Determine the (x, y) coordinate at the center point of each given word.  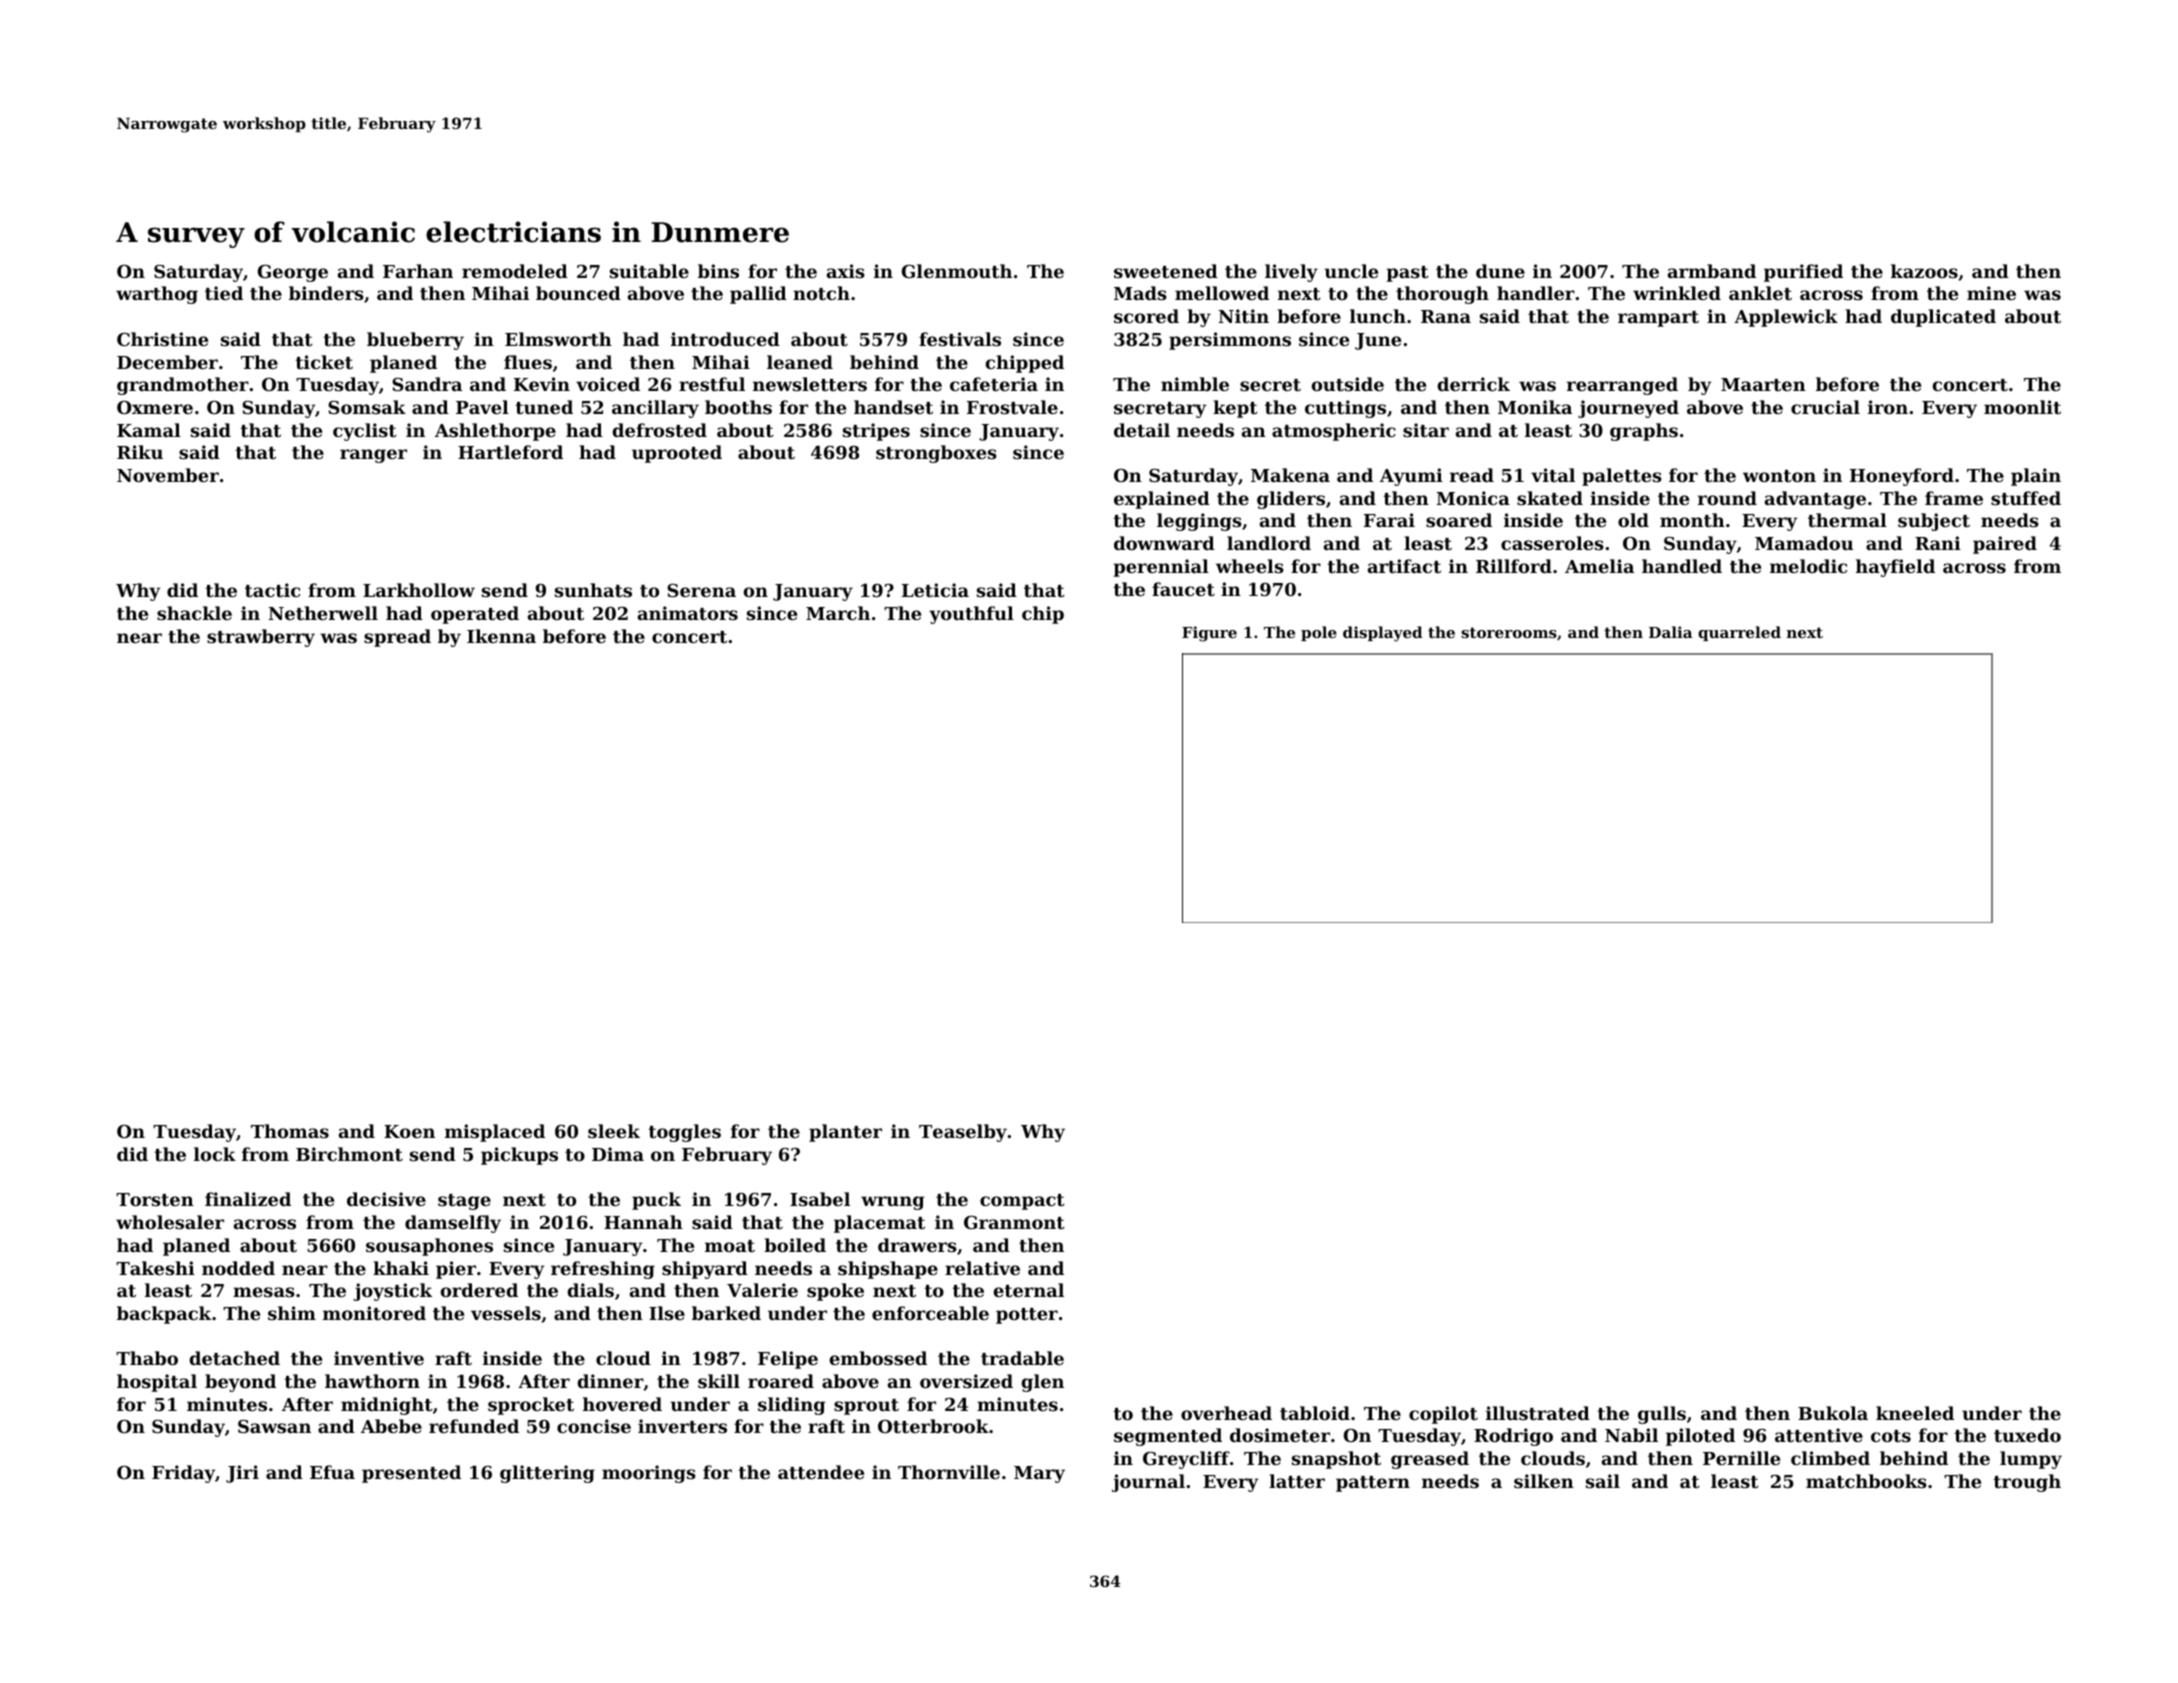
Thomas (290, 1131)
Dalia (1670, 632)
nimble (1195, 384)
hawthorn (372, 1381)
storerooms (1509, 632)
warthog (157, 295)
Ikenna (501, 636)
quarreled (1739, 633)
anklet (1760, 293)
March (838, 613)
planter (845, 1133)
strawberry (261, 638)
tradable (1022, 1358)
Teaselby (963, 1133)
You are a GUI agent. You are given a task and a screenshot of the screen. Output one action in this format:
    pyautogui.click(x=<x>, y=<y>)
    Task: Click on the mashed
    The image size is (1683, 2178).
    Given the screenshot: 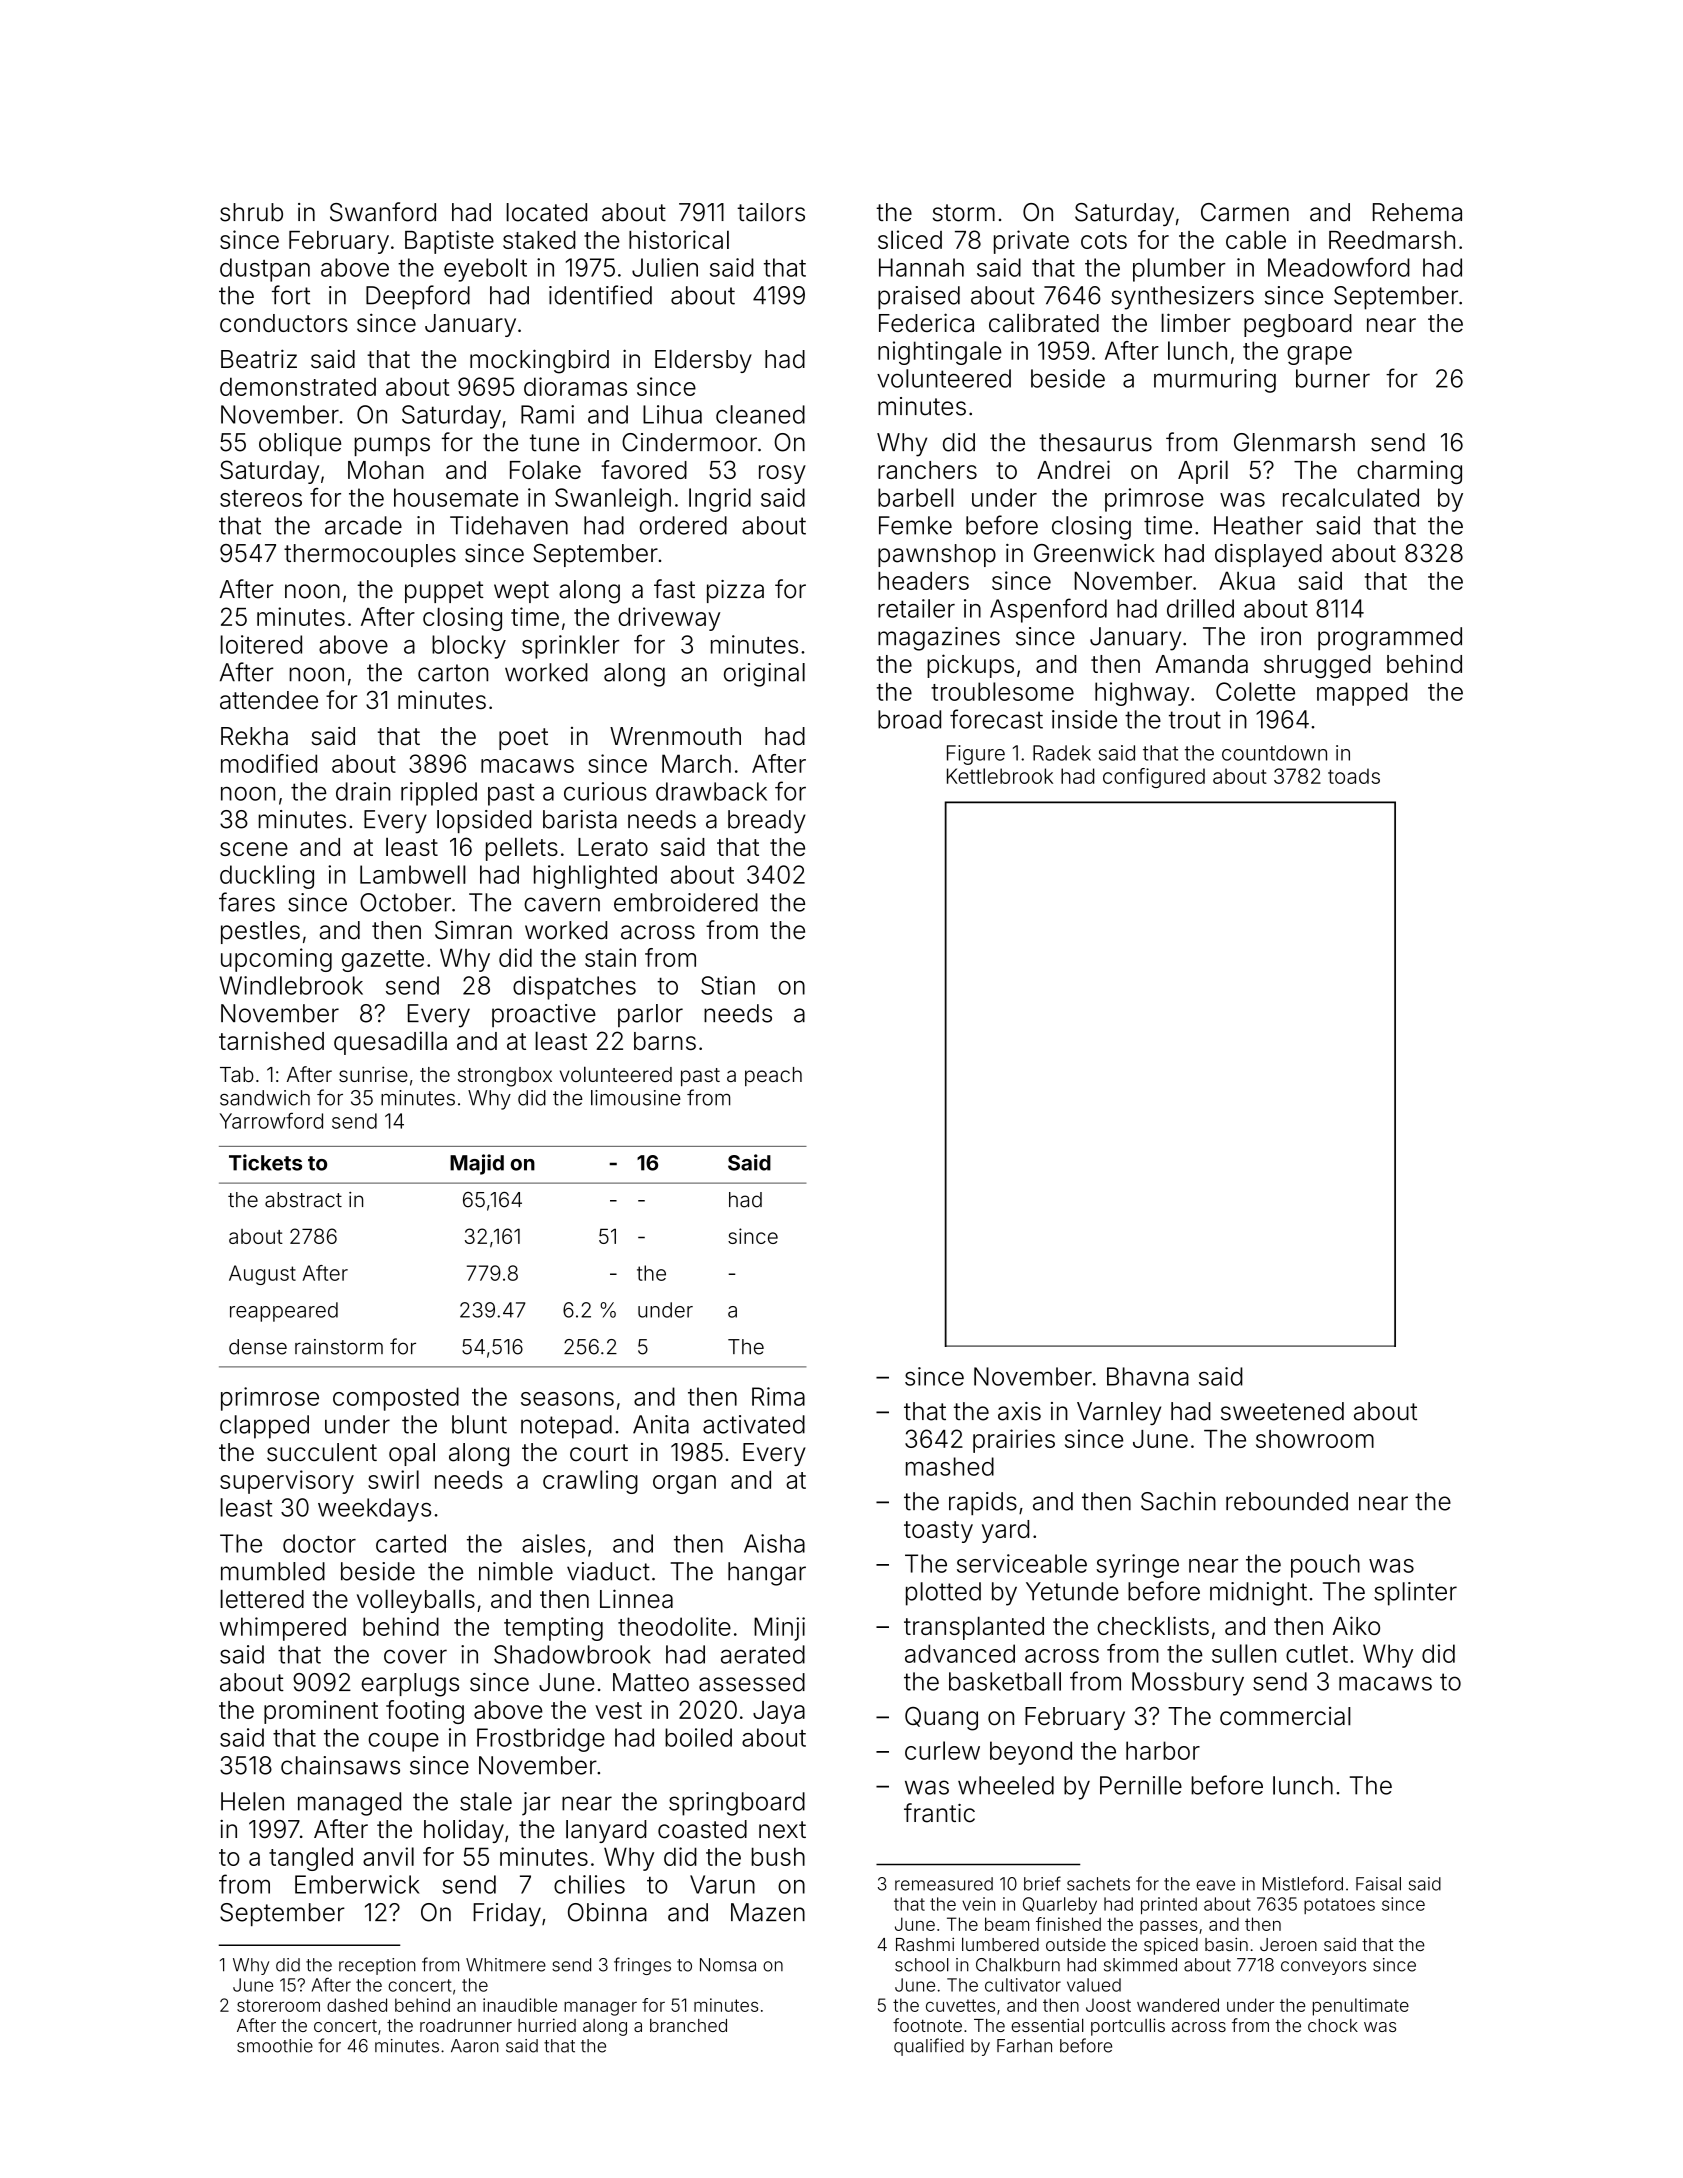 What is the action you would take?
    pyautogui.click(x=950, y=1466)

_ _ _ _ _ _ _

## TO DO
Give the rows from the line with "Dalia (1670, 632)" up to and including the line with "Teaselby (963, 1133)" again, replacing "hawthorn" with "juniper" and leaving everything else unchanged.

## TASK RESULT
Dalia (1670, 632)
nimble (1195, 384)
juniper (372, 1381)
storerooms (1509, 632)
warthog (157, 295)
Ikenna (501, 636)
quarreled (1739, 633)
anklet (1760, 293)
March (838, 613)
planter (845, 1133)
strawberry (261, 638)
tradable (1022, 1358)
Teaselby (963, 1133)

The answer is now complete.